- **Direction**
Return every line of the material that contains the string "aisis", treating uppercase and lowercase as different.

- **Records for this task**
◇ ◇ ◇ ◇

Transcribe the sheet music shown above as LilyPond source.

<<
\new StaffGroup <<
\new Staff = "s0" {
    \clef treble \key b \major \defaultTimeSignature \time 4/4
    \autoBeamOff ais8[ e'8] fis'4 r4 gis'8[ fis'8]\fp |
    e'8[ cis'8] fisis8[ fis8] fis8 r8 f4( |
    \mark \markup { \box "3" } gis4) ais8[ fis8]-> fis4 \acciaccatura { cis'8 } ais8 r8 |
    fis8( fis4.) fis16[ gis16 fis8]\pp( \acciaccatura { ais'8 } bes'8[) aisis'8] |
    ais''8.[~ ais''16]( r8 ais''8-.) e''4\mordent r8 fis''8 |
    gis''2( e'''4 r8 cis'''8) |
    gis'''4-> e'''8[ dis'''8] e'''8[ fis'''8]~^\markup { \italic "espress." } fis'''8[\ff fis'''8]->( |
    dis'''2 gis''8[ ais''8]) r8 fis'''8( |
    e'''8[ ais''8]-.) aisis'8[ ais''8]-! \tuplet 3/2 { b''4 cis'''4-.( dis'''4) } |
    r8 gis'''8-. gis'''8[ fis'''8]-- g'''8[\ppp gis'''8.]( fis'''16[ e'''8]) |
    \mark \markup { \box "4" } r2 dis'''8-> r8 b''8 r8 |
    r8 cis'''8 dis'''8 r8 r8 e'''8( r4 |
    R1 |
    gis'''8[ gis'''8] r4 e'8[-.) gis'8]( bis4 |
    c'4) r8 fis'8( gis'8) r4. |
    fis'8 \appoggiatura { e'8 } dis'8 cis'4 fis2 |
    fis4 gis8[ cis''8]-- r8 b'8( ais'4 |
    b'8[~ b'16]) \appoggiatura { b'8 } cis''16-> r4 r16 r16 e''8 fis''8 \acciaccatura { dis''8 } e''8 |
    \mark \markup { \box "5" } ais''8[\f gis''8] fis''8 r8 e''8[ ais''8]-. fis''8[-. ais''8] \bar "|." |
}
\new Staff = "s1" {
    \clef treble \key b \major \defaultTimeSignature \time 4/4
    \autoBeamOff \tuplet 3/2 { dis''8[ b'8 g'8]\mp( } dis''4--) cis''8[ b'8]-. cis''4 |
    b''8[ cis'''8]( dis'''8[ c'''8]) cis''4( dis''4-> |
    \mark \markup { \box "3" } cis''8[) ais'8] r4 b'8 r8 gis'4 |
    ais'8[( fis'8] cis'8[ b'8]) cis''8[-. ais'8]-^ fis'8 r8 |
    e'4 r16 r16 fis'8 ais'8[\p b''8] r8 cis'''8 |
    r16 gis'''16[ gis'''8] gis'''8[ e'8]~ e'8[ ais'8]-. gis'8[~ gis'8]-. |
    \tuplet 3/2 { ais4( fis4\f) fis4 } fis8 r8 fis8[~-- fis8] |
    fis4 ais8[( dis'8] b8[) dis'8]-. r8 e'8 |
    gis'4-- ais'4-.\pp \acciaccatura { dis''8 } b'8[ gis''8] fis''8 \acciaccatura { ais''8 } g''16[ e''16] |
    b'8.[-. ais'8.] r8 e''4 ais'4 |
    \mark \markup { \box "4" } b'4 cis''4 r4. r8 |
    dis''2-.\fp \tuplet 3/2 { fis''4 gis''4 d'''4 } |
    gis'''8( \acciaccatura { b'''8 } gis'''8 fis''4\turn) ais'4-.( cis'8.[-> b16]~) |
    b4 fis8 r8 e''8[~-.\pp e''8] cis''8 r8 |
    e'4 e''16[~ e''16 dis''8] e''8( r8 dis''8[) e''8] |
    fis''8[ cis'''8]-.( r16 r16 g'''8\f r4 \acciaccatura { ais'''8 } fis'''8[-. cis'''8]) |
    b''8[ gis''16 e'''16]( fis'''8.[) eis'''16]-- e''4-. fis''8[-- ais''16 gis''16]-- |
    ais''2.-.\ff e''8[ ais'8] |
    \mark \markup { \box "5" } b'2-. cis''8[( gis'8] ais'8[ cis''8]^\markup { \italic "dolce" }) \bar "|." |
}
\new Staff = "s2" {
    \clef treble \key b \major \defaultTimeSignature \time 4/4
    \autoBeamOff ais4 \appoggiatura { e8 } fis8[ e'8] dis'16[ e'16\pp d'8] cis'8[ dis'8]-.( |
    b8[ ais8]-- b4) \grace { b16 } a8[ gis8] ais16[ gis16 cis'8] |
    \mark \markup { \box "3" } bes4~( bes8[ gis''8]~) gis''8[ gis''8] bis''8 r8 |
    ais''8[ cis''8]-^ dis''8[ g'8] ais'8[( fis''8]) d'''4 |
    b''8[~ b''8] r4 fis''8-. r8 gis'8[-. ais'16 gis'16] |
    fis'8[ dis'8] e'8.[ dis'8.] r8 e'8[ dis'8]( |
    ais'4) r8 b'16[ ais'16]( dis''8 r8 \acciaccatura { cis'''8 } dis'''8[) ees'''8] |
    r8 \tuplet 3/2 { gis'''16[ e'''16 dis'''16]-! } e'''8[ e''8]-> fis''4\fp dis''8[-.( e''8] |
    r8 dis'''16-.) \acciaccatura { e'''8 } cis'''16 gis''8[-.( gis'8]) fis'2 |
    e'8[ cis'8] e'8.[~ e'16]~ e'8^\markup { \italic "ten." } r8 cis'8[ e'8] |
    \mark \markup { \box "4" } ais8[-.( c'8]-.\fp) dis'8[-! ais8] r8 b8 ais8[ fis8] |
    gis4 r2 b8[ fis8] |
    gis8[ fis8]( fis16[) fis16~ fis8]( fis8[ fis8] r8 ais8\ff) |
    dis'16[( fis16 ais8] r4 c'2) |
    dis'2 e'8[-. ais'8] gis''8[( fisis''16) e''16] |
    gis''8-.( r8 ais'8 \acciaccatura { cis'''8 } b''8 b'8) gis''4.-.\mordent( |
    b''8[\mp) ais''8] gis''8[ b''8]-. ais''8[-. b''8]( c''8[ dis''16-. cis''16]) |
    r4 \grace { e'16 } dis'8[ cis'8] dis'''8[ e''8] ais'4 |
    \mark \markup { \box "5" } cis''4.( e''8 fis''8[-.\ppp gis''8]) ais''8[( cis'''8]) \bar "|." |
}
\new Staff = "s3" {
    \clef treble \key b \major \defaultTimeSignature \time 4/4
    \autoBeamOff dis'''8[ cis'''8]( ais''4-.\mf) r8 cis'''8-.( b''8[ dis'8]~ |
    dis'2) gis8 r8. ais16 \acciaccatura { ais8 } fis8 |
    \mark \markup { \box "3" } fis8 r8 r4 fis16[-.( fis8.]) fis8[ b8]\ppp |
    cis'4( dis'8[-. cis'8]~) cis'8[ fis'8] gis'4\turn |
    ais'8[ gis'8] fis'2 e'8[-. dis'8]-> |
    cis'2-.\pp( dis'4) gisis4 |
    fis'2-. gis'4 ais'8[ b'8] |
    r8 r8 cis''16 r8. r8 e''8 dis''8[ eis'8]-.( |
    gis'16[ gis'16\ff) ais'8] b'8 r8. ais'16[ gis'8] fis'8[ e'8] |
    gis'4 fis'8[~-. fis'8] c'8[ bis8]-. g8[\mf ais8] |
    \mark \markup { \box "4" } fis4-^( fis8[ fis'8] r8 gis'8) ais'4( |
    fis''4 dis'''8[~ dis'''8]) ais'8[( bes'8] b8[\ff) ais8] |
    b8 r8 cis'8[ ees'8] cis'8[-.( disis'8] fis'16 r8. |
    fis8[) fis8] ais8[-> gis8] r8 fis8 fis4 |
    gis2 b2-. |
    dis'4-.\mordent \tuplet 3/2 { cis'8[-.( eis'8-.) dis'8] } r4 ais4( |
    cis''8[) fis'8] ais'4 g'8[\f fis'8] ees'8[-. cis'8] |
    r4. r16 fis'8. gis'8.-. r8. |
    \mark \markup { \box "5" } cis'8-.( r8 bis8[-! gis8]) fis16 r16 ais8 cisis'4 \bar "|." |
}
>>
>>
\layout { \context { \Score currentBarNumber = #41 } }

◇ ◇ ◇ ◇

- **Response**
    fis8( fis4.) fis16[ gis16 fis8]\pp( \acciaccatura { ais'8 } bes'8[) aisis'8] |
    e'''8[ ais''8]-.) aisis'8[ ais''8]-! \tuplet 3/2 { b''4 cis'''4-.( dis'''4) } |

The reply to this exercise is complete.